In the data that follows, find the line with "camera: 75 degrees left, 5 degrees up"; transcribe it, every later line up to the one with "(347, 709) = (912, 368): brown", and that line as well, exactly and with no others.

***** INFORMATION SHOWN

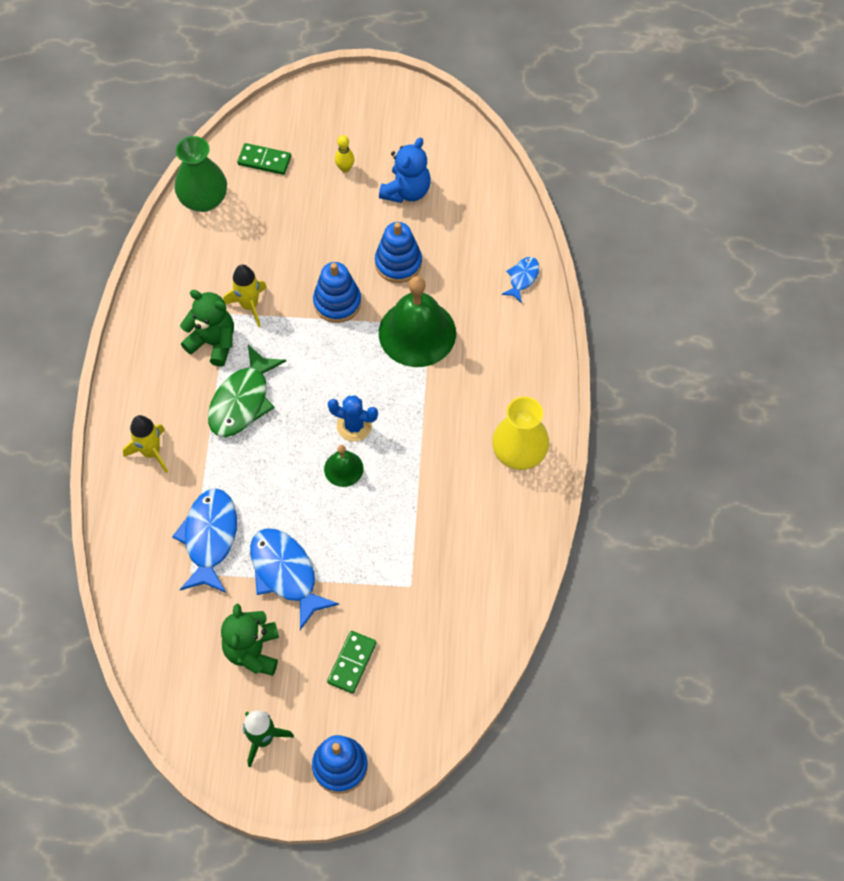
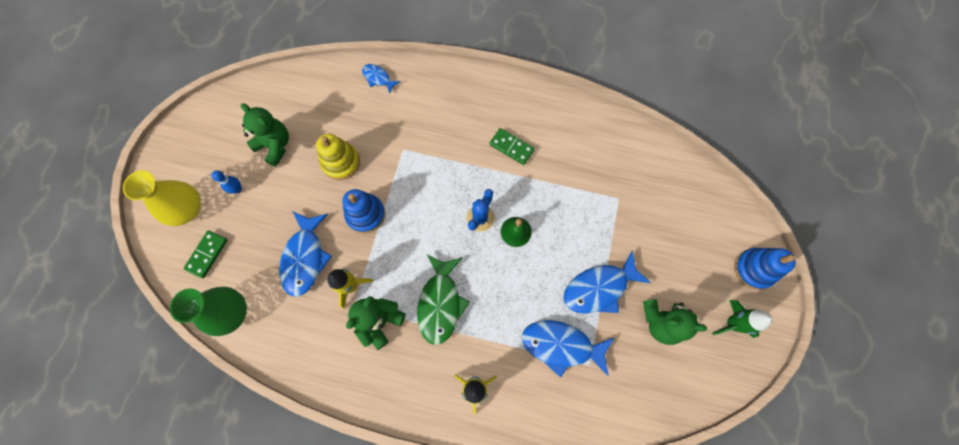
camera: 80 degrees left, 10 degrees up
(242, 401) = (440, 303): green fish -> green fish turned 60 degrees clockwise
(275, 254) = (305, 258): none -> blue fish
(345, 168) = (237, 189): yellow bowling pin -> blue bowling pin
(352, 663) = (675, 249): green domino -> green domino (511, 147)
(398, 263) = (341, 162): blue stacking toy -> yellow stacking toy
(406, 191) = (275, 145): blue teddy bear -> green teddy bear
(417, 333) = (408, 159): green bell -> none
(519, 453) = (523, 107): yellow vase -> yellow vase (187, 209)

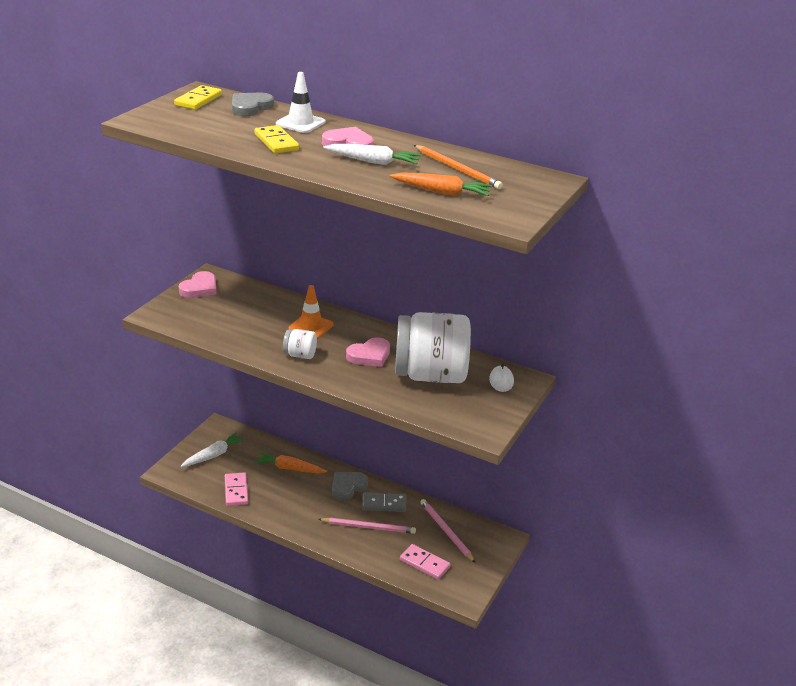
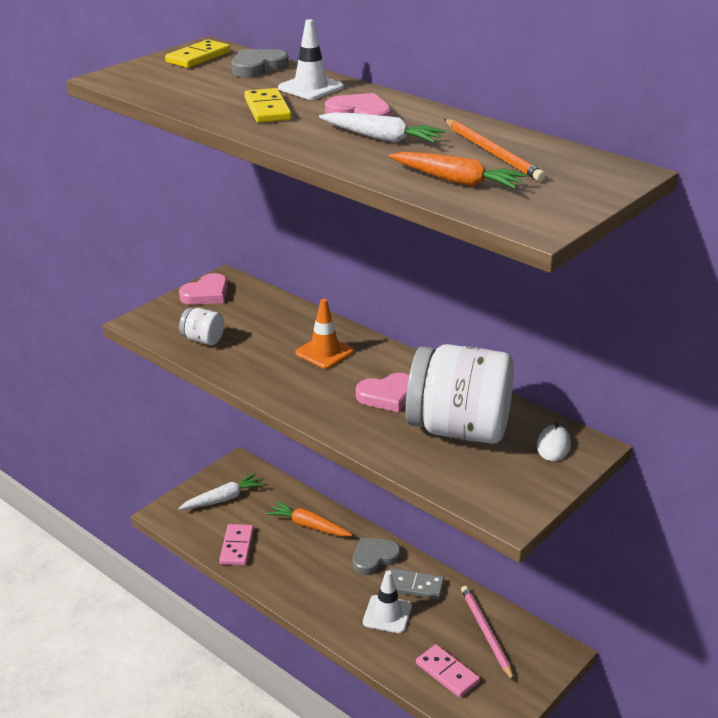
camera: 15 degrees right, 0 degrees up
(300, 355) = (298, 387): white jar -> white jar (203, 340)
(369, 527) = (387, 614): pink pencil -> white traffic cone

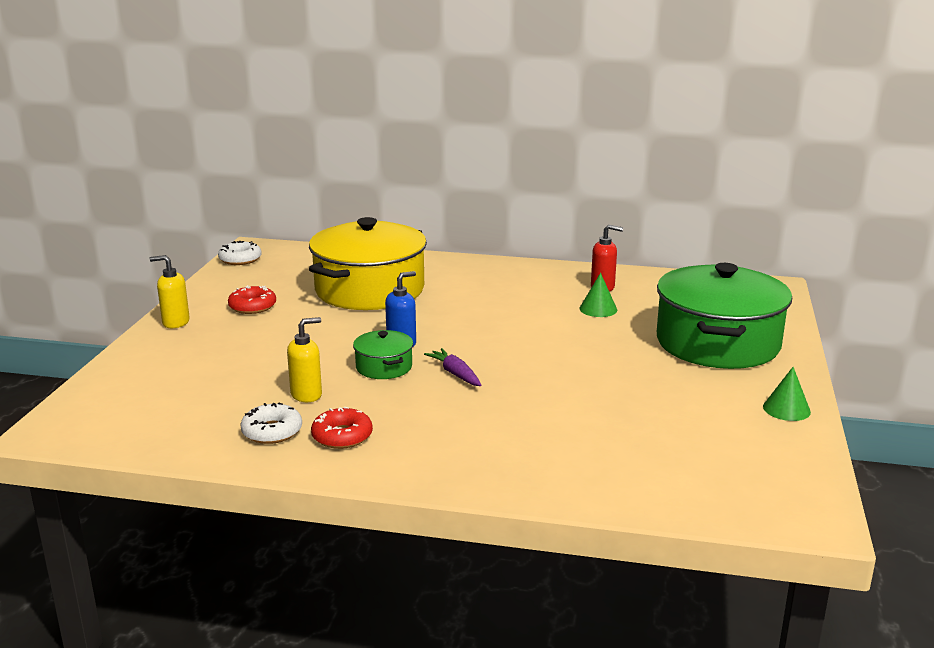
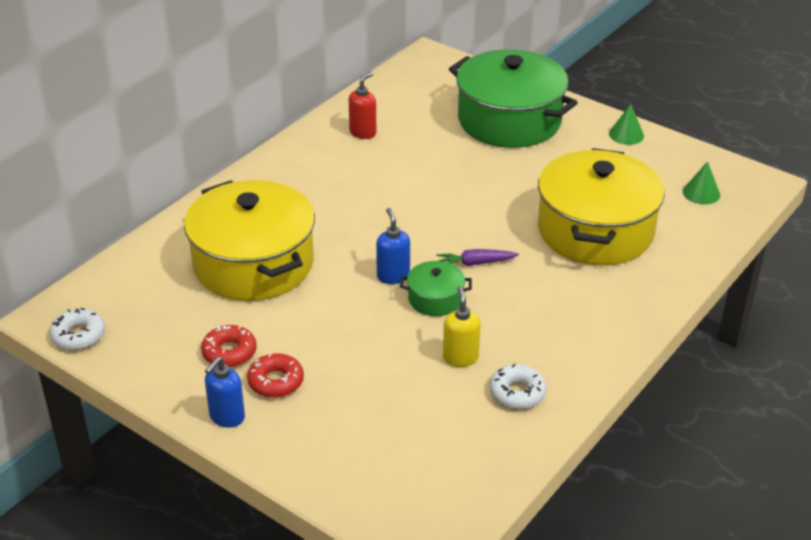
camera: 65 degrees left, 15 degrees up
(175, 322) = (227, 417): yellow soap dispenser -> blue soap dispenser
(342, 436) = (548, 354): red donut -> red donut (275, 381)
(575, 424) = (595, 231): none -> yellow pot
(598, 309) = (405, 150): green cone -> green cone (701, 193)

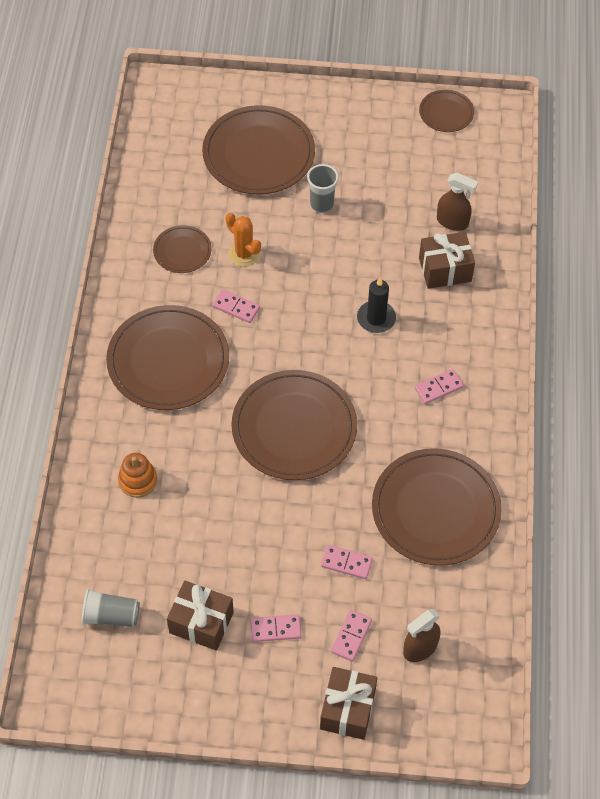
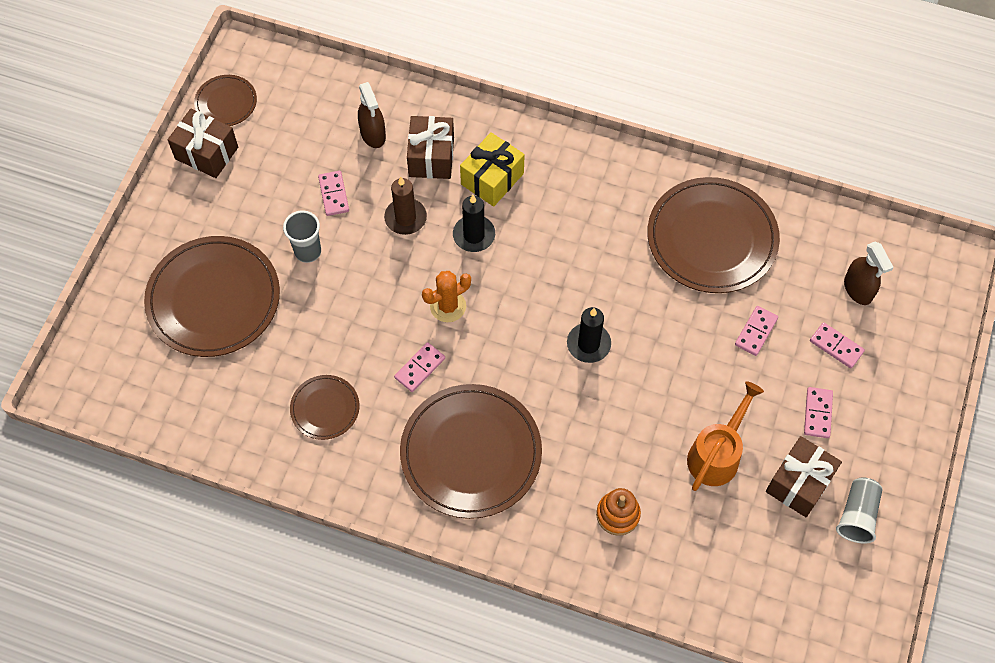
camera: 75 degrees left, 5 degrees up
(111, 615) = (776, 573): grey cup -> grey cup (857, 515)
(213, 549) = (717, 454): none -> orange watering can
(244, 254) = (350, 344): orange cactus -> orange cactus (448, 306)
(294, 428) = (588, 344): brown plate -> black candle
(347, 709) = (912, 368): brown gift -> brown gift (207, 153)
(376, 265) = (405, 218): none -> brown candle
(438, 320) = (492, 179): none -> yellow gift
(438, 388) = (573, 200): pink domino -> pink domino (334, 194)
(452, 222) = (373, 134): brown spray bottle -> brown spray bottle turned 120 degrees clockwise

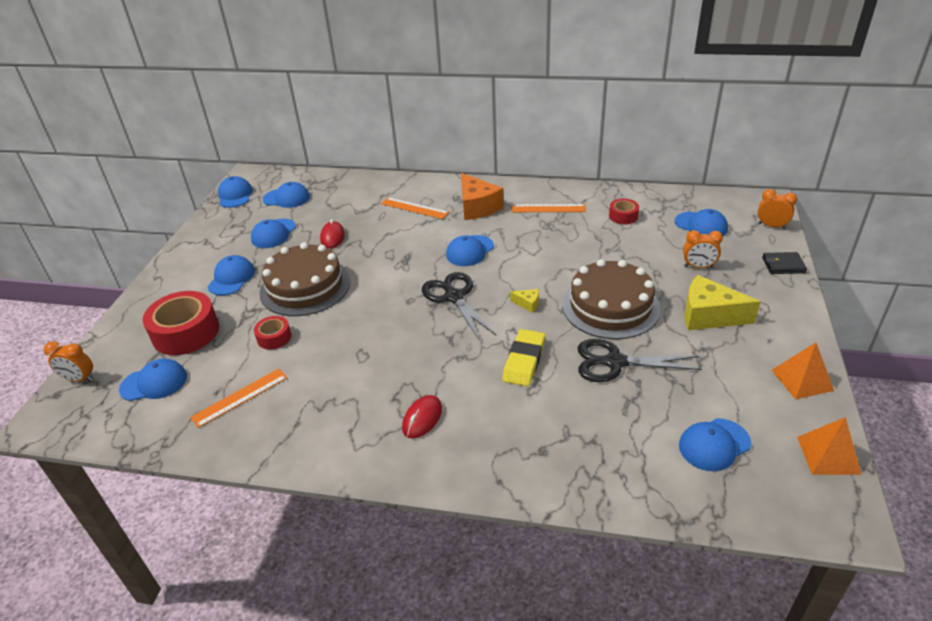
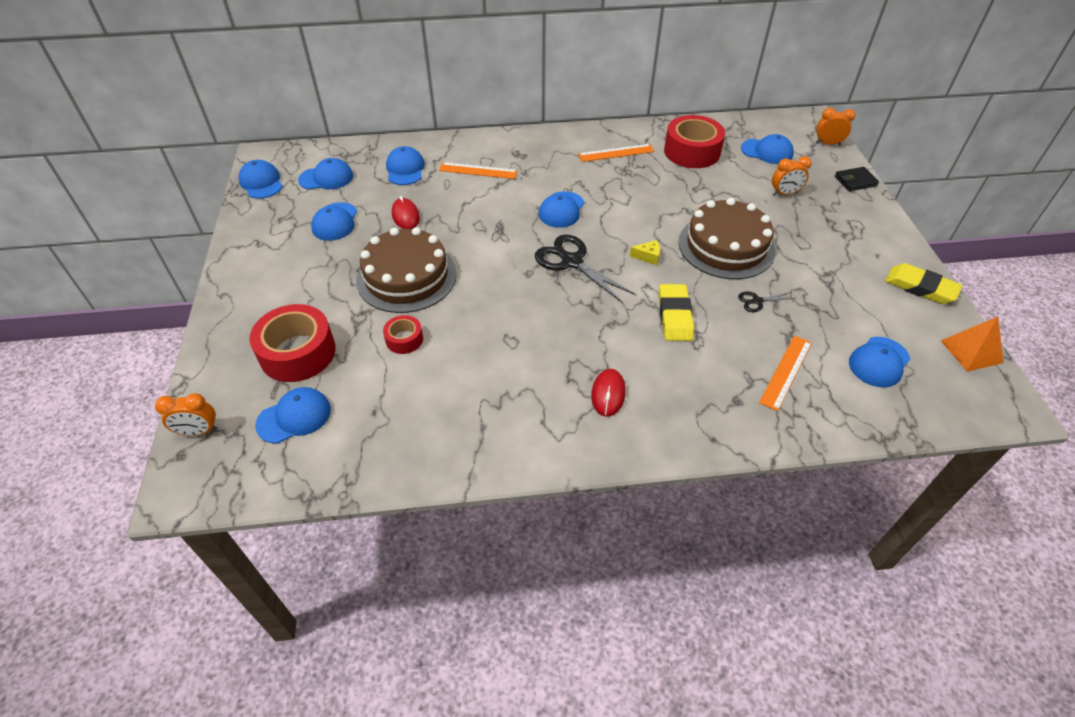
camera: 20 degrees left, 10 degrees up
(231, 278) = (315, 281): blue cap -> blue cap (405, 169)
(240, 397) = (404, 412): orange ruler -> orange ruler (786, 372)
(477, 207) = (543, 161): orange cheese -> none
(614, 362) = (757, 301): black scissors -> black scissors, size x0.49
(623, 216) = (692, 152): red tape -> red tape, size x1.96
(709, 315) = (816, 240): yellow cheese -> none
(802, 380) = (920, 287): orange pyramid -> yellow eraser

**********

SOLUTION TO THIS TASK:
camera: 75 degrees left, 5 degrees up
(111, 615) = (776, 573): grey cup -> grey cup (857, 515)
(213, 549) = (717, 454): none -> orange watering can
(244, 254) = (350, 344): orange cactus -> orange cactus (448, 306)
(294, 428) = (588, 344): brown plate -> black candle
(347, 709) = (912, 368): brown gift -> brown gift (207, 153)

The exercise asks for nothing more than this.